Records excerpted from a collection
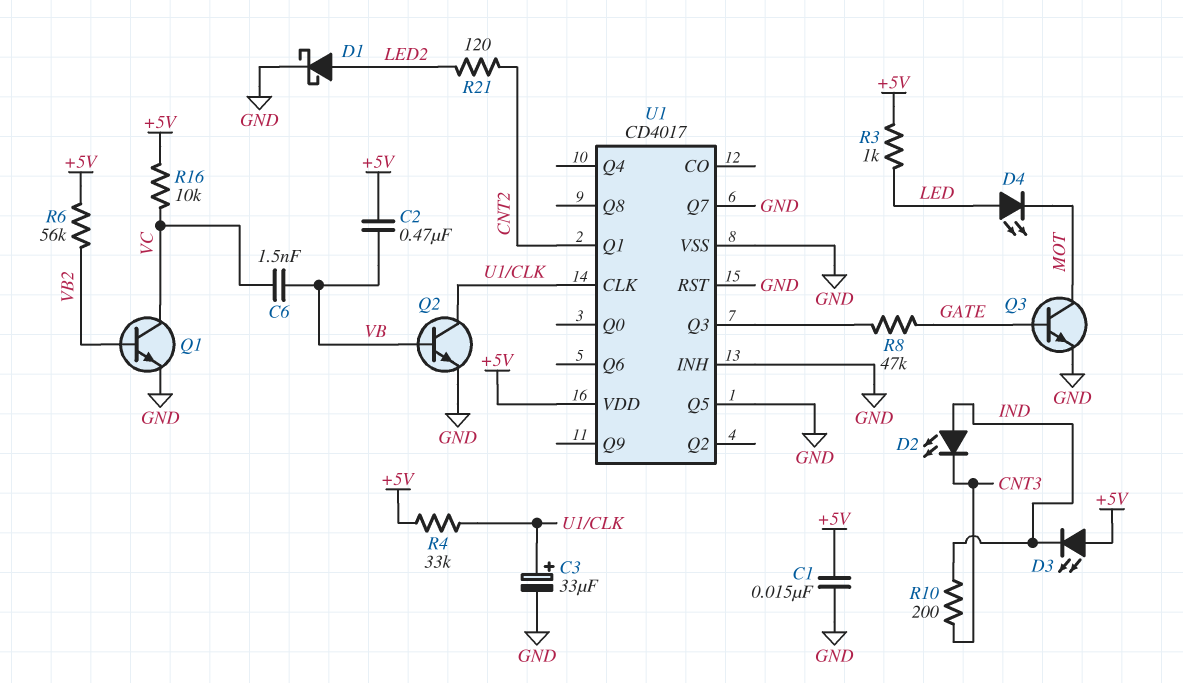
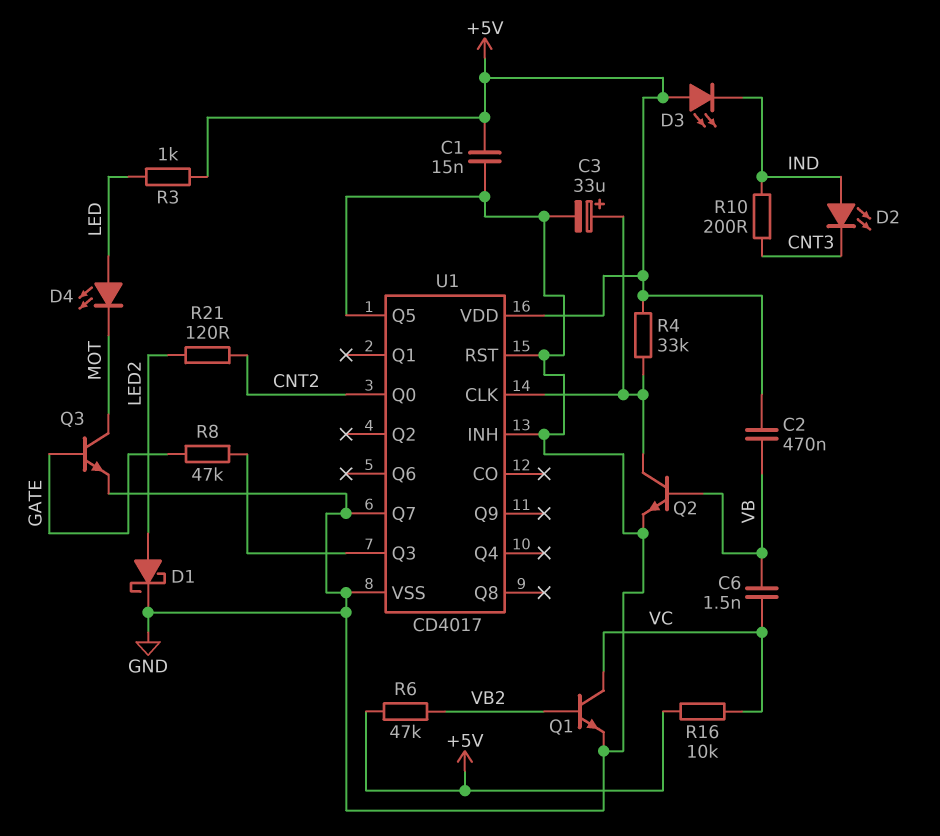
R6: 56k (+5V, VB2) -> 47k (+5V, VB2)
U1 pin Q0: none -> CNT2
U1 pin Q1: CNT2 -> none

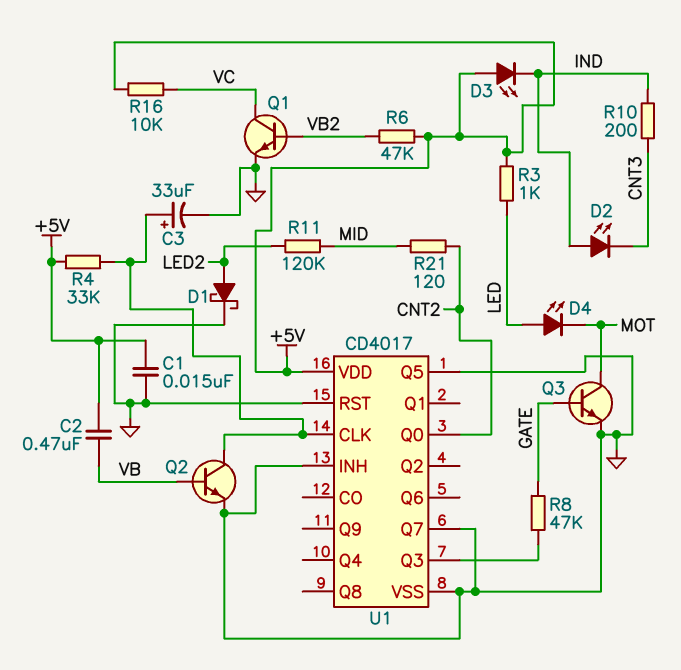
C6: 1.5nF (VB, VC) -> none
R11: none -> 120k (LED2, MID)
R21: 120 (CNT2, LED2) -> 120 (CNT2, MID)

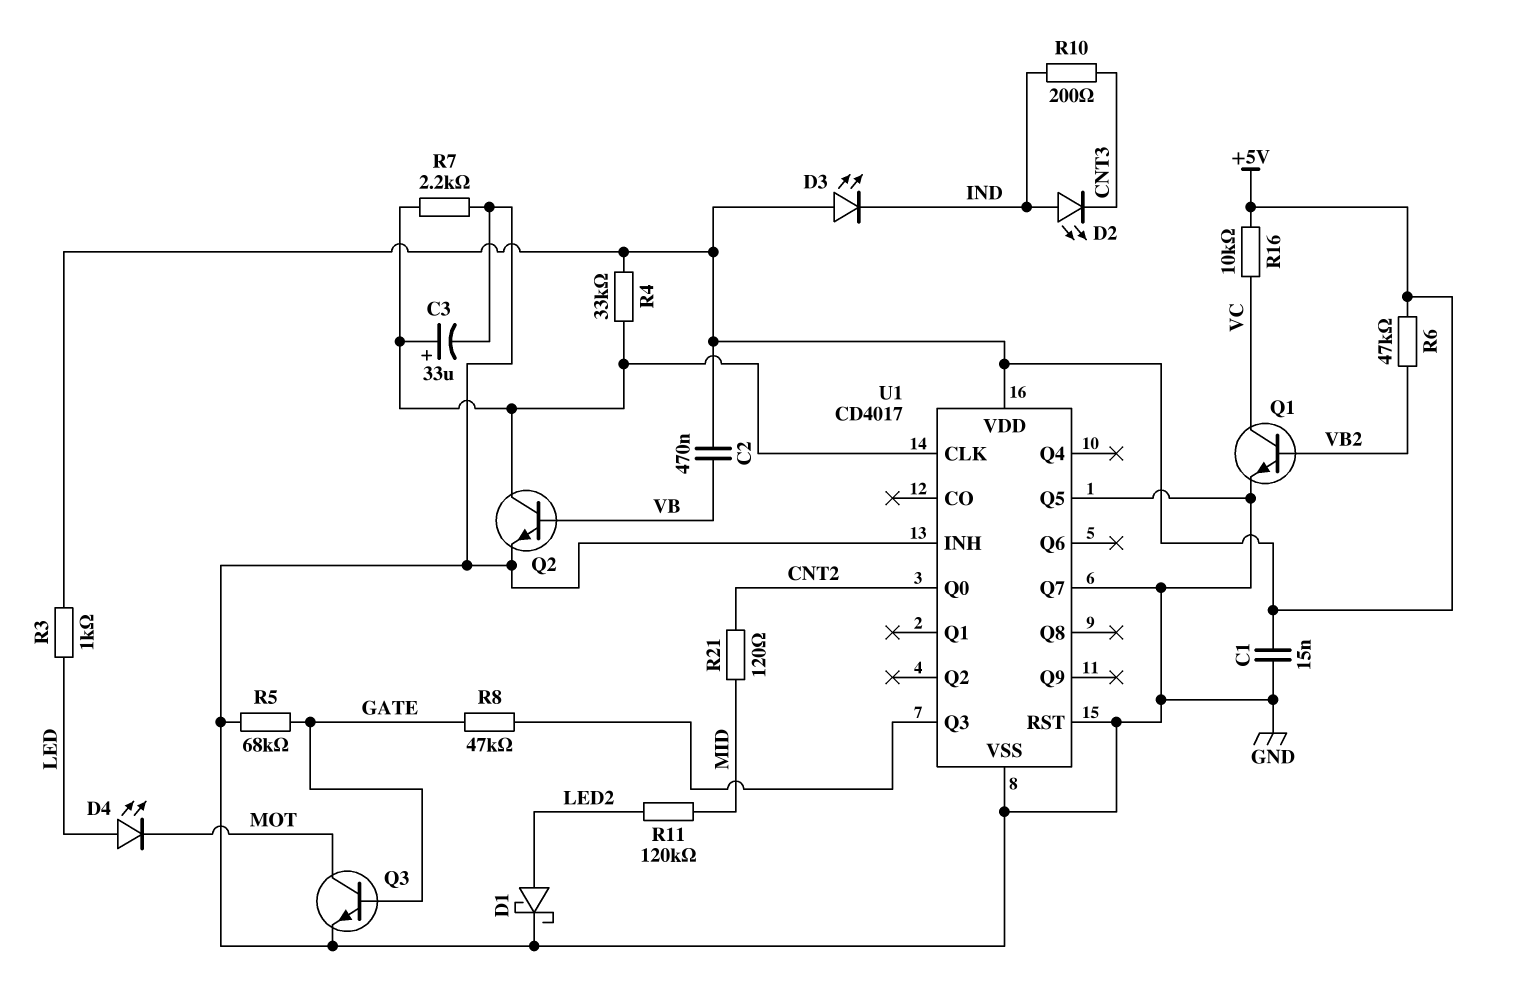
R5: none -> 68k (GATE, GND)
R7: none -> 2.2k (GND, U1/CLK)

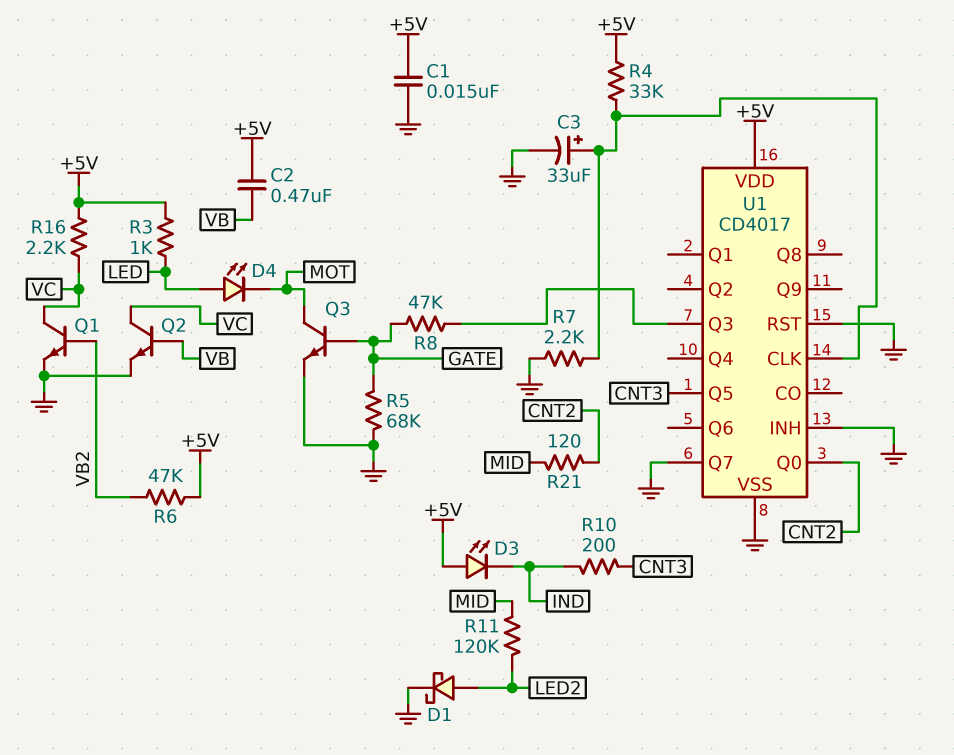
D2: LED (A IND, K CNT3) -> none
Q2: NPN (B VB, C U1/CLK, E GND) -> NPN (B VB, C VC, E GND)
R16: 10k (+5V, VC) -> 2.2k (+5V, VC)
U1 pin Q5: GND -> CNT3

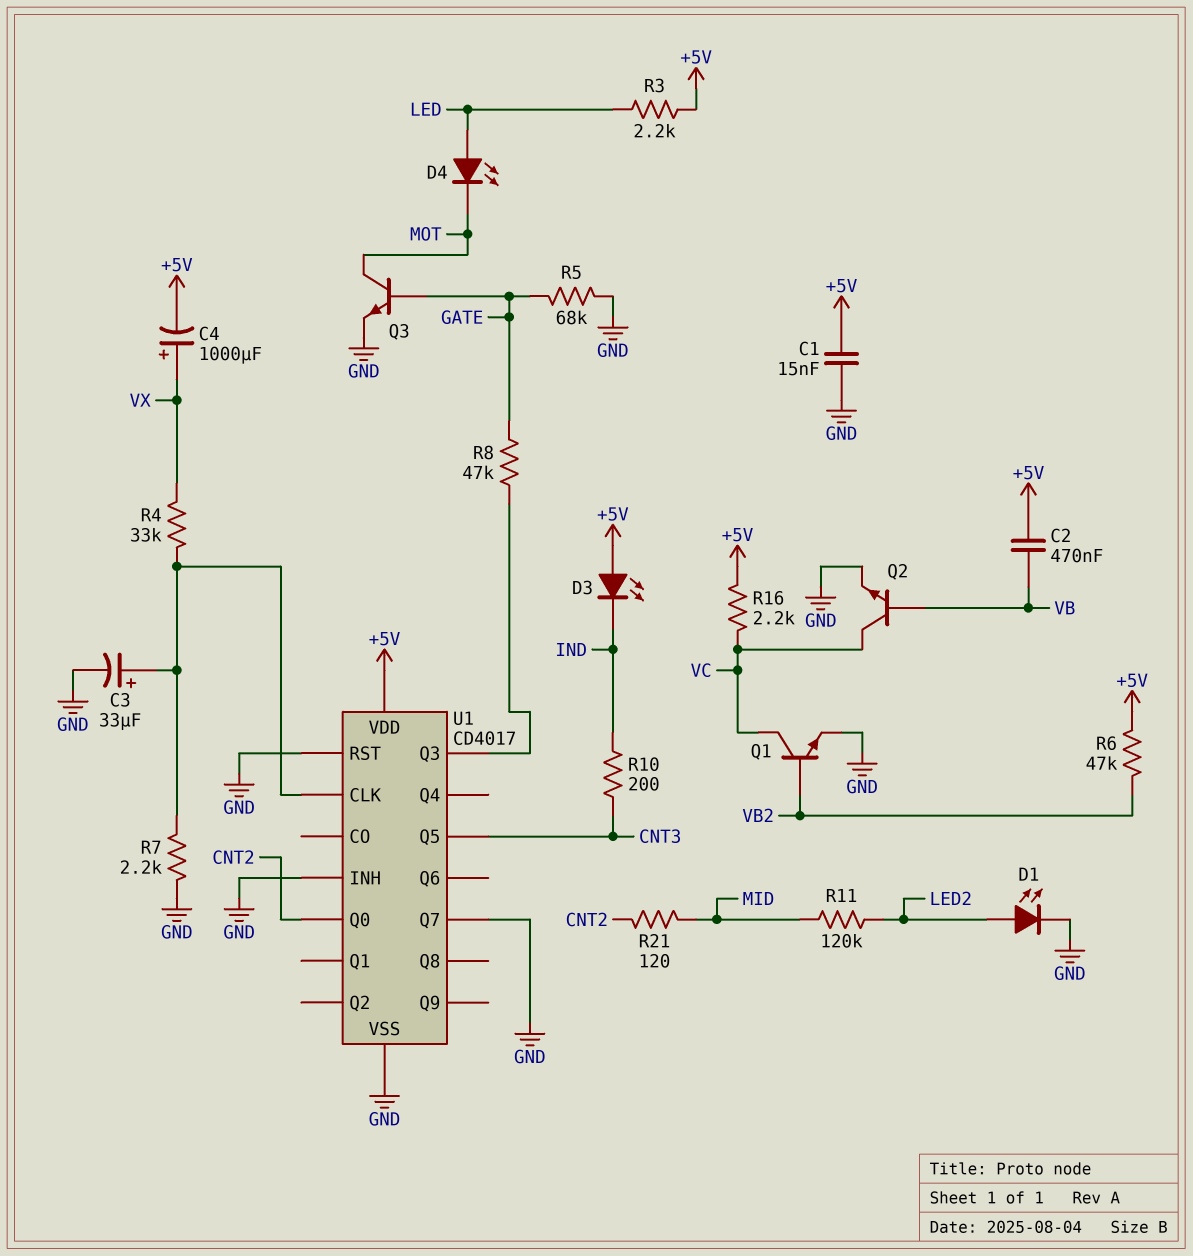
C4: none -> 1000uF (plus VX, minus +5V)
D1: schottky (A LED2, K GND) -> LED (A LED2, K GND)
R3: 1k (+5V, LED) -> 2.2k (+5V, LED)
R4: 33k (+5V, U1/CLK) -> 33k (U1/CLK, VX)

**INSTRUCTIONS TO FOLLOW**
Exact reproduction of the entries above is what's needed; images stay out.

**THE COMPLETED TASK**
R6: 56k (+5V, VB2) -> 47k (+5V, VB2)
U1 pin Q0: none -> CNT2
U1 pin Q1: CNT2 -> none

C6: 1.5nF (VB, VC) -> none
R11: none -> 120k (LED2, MID)
R21: 120 (CNT2, LED2) -> 120 (CNT2, MID)

R5: none -> 68k (GATE, GND)
R7: none -> 2.2k (GND, U1/CLK)

D2: LED (A IND, K CNT3) -> none
Q2: NPN (B VB, C U1/CLK, E GND) -> NPN (B VB, C VC, E GND)
R16: 10k (+5V, VC) -> 2.2k (+5V, VC)
U1 pin Q5: GND -> CNT3

C4: none -> 1000uF (plus VX, minus +5V)
D1: schottky (A LED2, K GND) -> LED (A LED2, K GND)
R3: 1k (+5V, LED) -> 2.2k (+5V, LED)
R4: 33k (+5V, U1/CLK) -> 33k (U1/CLK, VX)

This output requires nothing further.